### [Given data]

##########

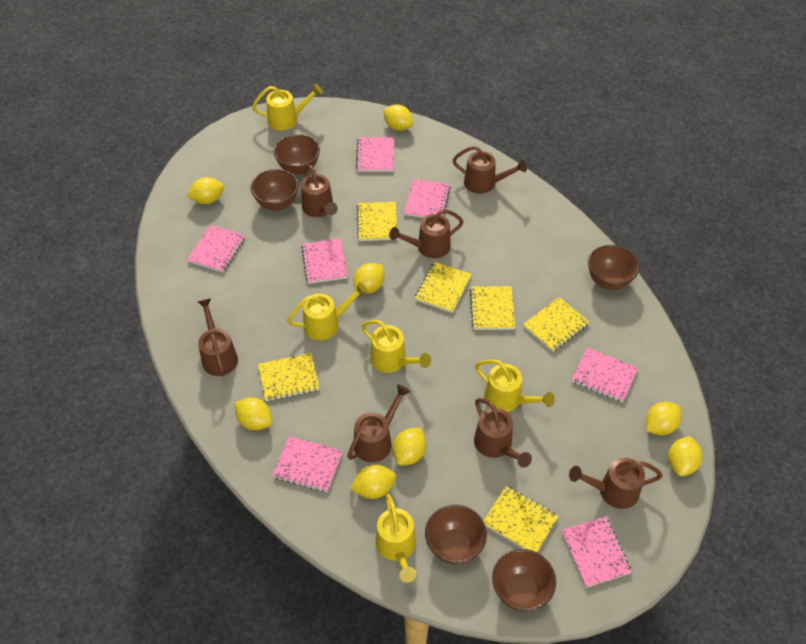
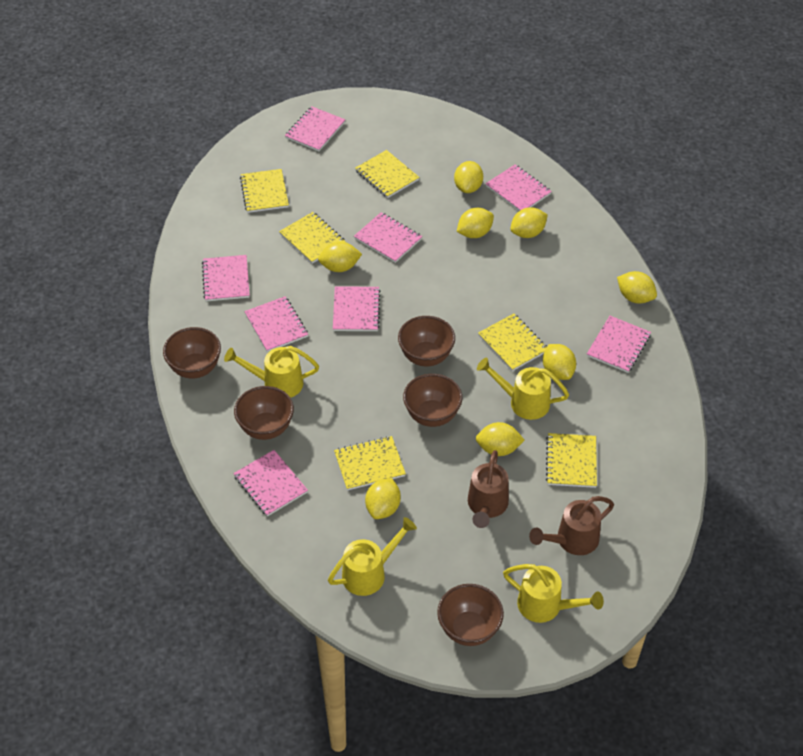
brown watering can: 7 -> 2
pink notebook: 7 -> 8
yellow watering can: 5 -> 4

##########

### [Exercise]
For each line in the material above that holds the word "watering", add one to a count; state only the final number.

### [Answer to the problem]
2